#### [Task instructions]
Lay out the saved entries below as a numbered list, omitting any blank lines.

(Saved entries)
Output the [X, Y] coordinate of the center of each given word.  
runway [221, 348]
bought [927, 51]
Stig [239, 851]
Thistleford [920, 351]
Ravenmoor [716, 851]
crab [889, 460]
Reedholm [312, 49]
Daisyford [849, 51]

#### [The reply]
1. Output the [X, Y] coordinate of the center of each given word.  
2. runway [221, 348]
3. bought [927, 51]
4. Stig [239, 851]
5. Thistleford [920, 351]
6. Ravenmoor [716, 851]
7. crab [889, 460]
8. Reedholm [312, 49]
9. Daisyford [849, 51]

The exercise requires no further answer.